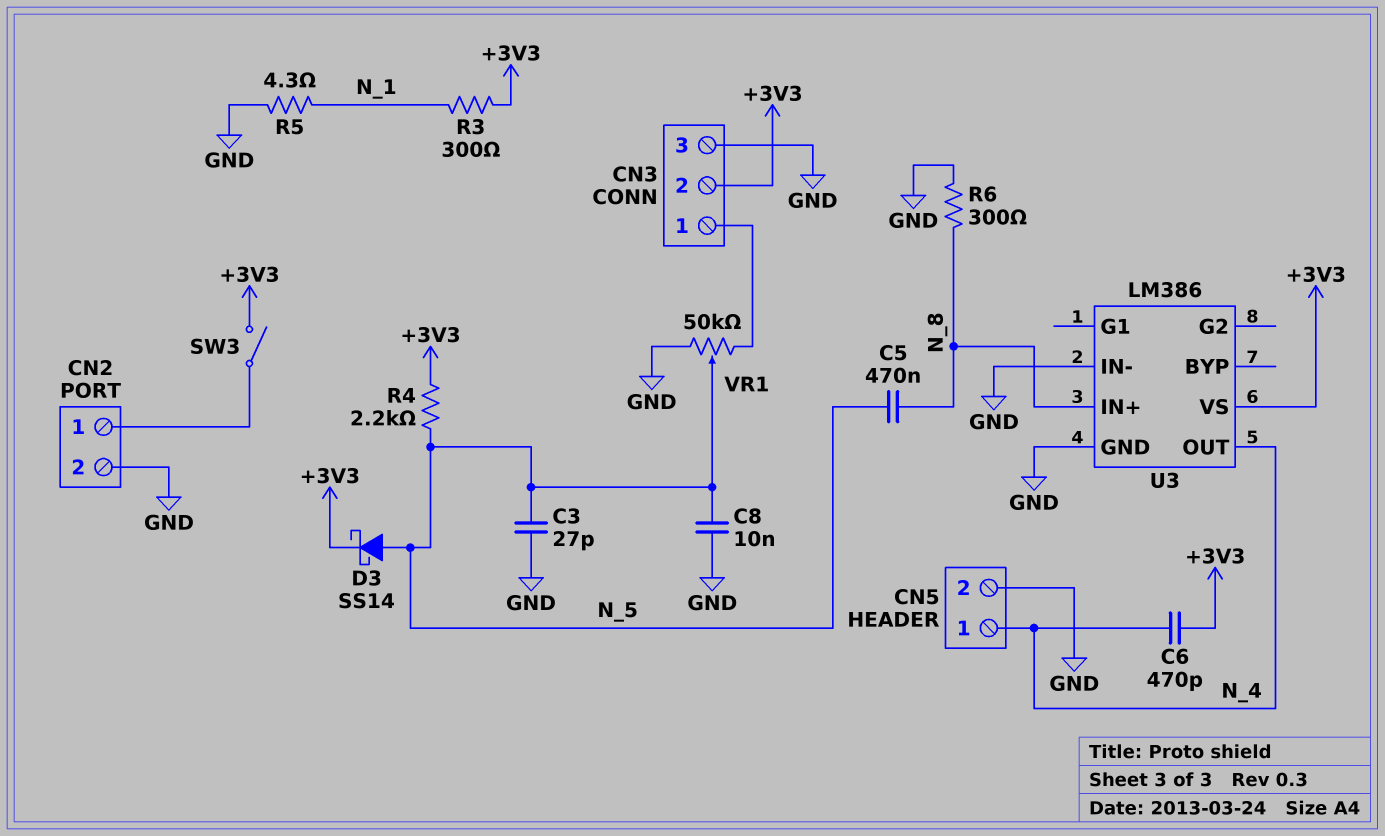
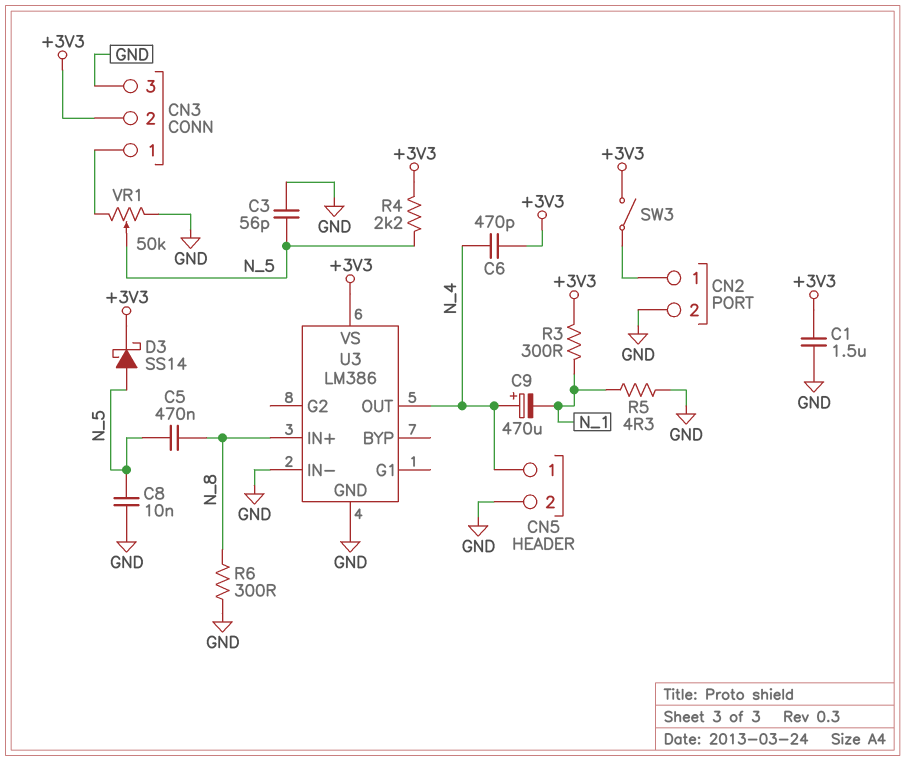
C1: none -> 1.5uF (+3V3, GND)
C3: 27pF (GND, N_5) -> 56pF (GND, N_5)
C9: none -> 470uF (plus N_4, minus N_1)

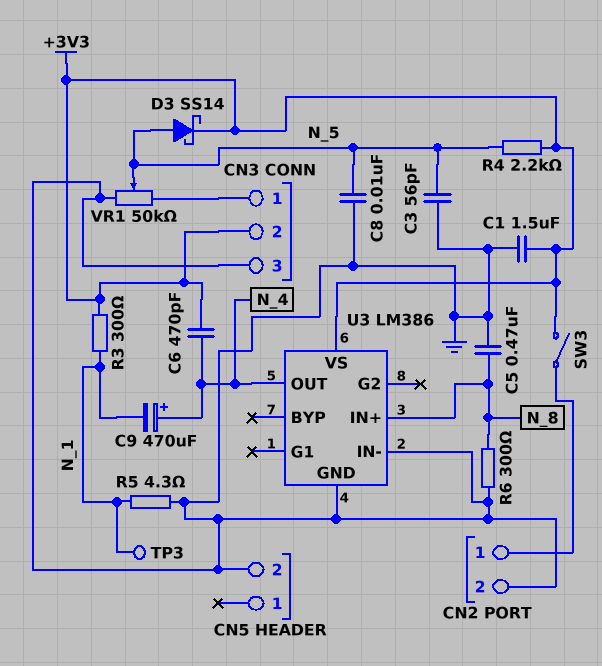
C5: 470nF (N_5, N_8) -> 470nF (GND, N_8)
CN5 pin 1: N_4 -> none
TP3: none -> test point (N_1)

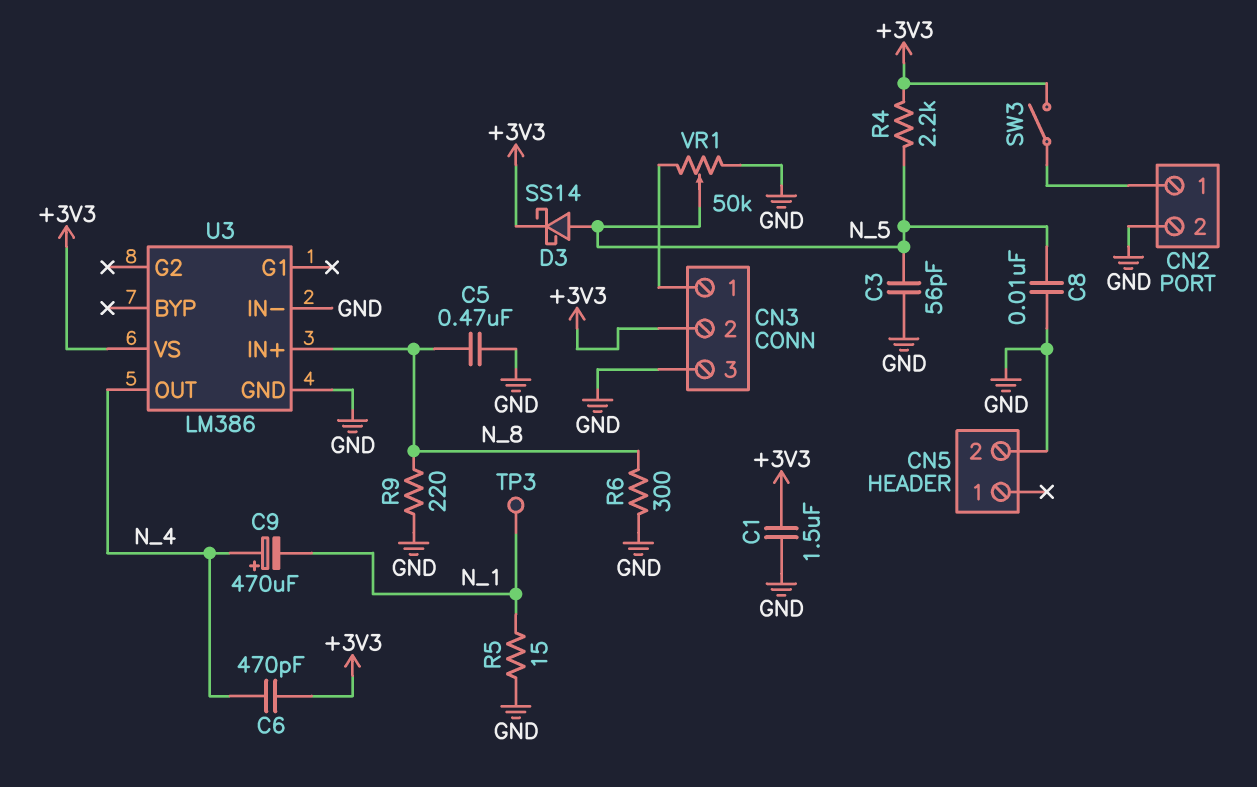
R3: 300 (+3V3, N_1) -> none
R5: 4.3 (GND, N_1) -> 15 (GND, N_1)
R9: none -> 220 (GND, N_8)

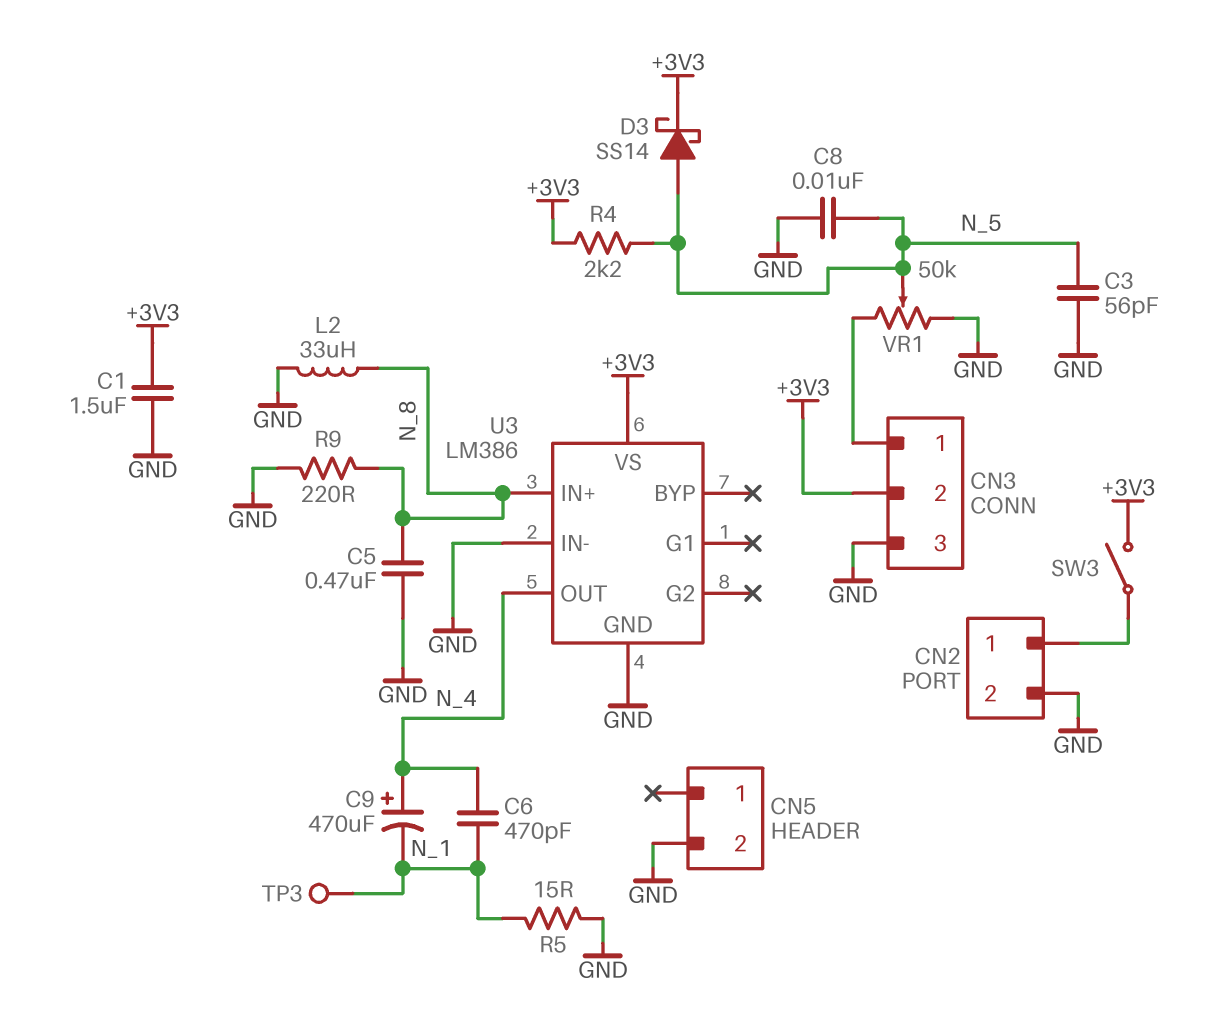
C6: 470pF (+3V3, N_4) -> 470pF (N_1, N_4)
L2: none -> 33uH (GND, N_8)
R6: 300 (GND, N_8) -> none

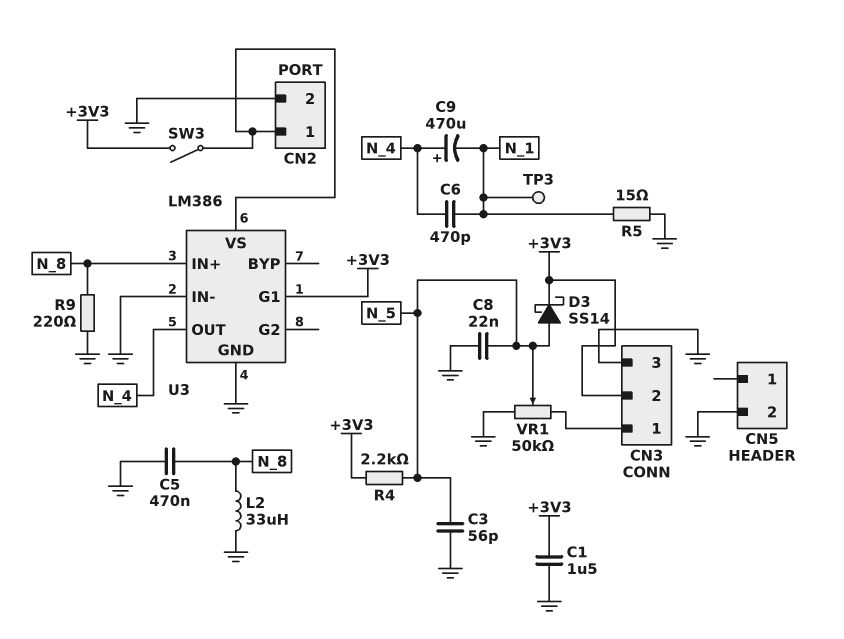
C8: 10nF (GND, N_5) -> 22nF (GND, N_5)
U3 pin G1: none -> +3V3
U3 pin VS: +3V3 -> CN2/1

◇ ◇ ◇

What the task requires |
Print exactly, and only, the lines from the line containing "R6: 300 (GND, N_8) -> none" to the last line of the material above, with every picture left out.

Response to the task |
R6: 300 (GND, N_8) -> none

C8: 10nF (GND, N_5) -> 22nF (GND, N_5)
U3 pin G1: none -> +3V3
U3 pin VS: +3V3 -> CN2/1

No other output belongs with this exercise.